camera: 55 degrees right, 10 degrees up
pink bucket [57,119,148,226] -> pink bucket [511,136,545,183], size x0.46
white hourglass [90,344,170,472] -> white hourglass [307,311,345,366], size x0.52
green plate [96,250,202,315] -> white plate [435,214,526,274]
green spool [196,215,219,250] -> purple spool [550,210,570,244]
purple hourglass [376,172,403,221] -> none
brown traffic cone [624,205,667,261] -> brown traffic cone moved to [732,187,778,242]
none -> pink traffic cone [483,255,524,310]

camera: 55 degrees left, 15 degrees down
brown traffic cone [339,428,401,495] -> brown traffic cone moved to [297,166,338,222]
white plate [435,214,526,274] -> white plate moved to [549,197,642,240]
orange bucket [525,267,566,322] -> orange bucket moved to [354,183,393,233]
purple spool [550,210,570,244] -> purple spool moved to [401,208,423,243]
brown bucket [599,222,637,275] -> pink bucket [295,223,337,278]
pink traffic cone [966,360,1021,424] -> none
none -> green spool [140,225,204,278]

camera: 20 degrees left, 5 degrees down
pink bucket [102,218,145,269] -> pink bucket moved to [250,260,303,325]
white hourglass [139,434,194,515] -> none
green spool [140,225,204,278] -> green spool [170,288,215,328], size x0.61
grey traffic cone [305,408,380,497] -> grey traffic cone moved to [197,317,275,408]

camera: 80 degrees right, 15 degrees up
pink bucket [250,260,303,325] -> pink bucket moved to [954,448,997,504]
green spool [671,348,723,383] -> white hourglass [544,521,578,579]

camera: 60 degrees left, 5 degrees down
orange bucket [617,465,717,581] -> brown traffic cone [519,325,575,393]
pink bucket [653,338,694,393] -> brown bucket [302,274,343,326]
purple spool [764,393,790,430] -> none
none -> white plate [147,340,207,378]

= = =

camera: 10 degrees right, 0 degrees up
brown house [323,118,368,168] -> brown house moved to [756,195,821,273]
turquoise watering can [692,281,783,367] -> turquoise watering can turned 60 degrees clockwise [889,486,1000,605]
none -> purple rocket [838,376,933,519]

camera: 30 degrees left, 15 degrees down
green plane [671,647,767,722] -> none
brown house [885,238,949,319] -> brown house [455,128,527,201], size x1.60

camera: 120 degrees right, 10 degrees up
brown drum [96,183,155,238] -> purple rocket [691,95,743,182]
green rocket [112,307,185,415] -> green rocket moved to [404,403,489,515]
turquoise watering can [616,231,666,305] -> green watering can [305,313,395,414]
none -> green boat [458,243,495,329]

= = =

- [ASSIGNMENT]:
Where the word "down" shows up in a line of the entries above, copy that line.

- [OUTPUT OF THE TASK]:
camera: 55 degrees left, 15 degrees down
camera: 20 degrees left, 5 degrees down
camera: 60 degrees left, 5 degrees down
camera: 30 degrees left, 15 degrees down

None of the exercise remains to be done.